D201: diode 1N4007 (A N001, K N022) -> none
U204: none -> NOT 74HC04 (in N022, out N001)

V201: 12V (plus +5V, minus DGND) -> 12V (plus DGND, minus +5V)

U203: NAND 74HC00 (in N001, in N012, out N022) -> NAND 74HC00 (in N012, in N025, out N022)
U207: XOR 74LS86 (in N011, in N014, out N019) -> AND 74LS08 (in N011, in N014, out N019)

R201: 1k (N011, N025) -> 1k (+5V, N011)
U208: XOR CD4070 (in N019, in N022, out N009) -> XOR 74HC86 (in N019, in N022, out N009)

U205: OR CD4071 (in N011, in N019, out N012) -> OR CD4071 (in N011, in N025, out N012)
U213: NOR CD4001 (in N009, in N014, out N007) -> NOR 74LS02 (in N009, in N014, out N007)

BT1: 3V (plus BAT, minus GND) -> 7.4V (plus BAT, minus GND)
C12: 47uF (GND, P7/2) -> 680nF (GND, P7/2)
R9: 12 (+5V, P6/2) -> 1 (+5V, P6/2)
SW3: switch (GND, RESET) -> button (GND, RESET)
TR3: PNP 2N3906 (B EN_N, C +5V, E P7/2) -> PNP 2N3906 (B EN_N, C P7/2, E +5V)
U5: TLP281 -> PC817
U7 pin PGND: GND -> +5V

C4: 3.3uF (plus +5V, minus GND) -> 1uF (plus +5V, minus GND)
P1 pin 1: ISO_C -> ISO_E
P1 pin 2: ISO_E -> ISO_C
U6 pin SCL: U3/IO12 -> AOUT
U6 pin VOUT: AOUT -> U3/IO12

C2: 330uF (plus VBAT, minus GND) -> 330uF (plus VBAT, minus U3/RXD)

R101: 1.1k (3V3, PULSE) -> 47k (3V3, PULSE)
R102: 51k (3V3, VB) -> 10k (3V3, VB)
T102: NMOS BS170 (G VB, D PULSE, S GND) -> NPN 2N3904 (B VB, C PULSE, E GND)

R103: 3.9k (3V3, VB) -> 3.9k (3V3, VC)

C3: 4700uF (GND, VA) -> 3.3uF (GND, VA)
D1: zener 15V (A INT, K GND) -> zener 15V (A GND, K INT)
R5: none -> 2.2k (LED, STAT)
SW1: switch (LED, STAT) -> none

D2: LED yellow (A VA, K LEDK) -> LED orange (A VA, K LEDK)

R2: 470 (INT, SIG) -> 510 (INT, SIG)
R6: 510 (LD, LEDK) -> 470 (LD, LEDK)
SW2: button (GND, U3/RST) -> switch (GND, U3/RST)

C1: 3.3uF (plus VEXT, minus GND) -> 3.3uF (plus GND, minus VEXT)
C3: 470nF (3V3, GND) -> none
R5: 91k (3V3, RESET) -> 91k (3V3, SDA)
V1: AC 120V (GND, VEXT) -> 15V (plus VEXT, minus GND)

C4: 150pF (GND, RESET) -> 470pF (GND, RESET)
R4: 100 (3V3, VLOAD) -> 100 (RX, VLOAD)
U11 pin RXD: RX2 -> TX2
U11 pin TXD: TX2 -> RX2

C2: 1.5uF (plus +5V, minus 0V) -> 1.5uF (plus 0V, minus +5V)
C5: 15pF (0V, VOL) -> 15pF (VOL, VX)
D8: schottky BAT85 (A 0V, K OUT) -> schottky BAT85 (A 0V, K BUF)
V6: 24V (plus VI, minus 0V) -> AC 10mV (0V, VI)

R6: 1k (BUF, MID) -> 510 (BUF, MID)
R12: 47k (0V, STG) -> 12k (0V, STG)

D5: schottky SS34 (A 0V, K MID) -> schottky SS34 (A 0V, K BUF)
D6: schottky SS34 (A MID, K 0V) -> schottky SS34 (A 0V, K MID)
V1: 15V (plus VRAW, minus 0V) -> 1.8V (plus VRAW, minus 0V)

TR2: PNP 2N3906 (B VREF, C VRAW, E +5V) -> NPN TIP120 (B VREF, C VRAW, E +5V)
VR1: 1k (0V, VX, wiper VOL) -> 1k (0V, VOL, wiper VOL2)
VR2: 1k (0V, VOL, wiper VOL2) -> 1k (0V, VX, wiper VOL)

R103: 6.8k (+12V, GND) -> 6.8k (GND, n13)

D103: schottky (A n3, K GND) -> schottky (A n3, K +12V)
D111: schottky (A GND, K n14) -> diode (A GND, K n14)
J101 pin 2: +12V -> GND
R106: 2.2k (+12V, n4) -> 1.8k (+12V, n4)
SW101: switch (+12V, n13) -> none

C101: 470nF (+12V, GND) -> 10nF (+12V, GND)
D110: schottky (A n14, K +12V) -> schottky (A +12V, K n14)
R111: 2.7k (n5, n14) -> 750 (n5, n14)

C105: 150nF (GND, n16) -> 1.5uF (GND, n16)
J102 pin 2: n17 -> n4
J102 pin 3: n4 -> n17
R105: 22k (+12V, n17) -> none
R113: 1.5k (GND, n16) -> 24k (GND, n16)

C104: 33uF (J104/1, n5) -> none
------------------------------------------------------------
Transcribe, exactly and without additions, the lines of the records above, beginning with the line that contains "C4: 150pF (GND, RESET) -> 470pF (GND, RESET)" and ending with the line that contains "D5: schottky SS34", both included.

▶ RESPONSE TO THE EXERCISE
C4: 150pF (GND, RESET) -> 470pF (GND, RESET)
R4: 100 (3V3, VLOAD) -> 100 (RX, VLOAD)
U11 pin RXD: RX2 -> TX2
U11 pin TXD: TX2 -> RX2

C2: 1.5uF (plus +5V, minus 0V) -> 1.5uF (plus 0V, minus +5V)
C5: 15pF (0V, VOL) -> 15pF (VOL, VX)
D8: schottky BAT85 (A 0V, K OUT) -> schottky BAT85 (A 0V, K BUF)
V6: 24V (plus VI, minus 0V) -> AC 10mV (0V, VI)

R6: 1k (BUF, MID) -> 510 (BUF, MID)
R12: 47k (0V, STG) -> 12k (0V, STG)

D5: schottky SS34 (A 0V, K MID) -> schottky SS34 (A 0V, K BUF)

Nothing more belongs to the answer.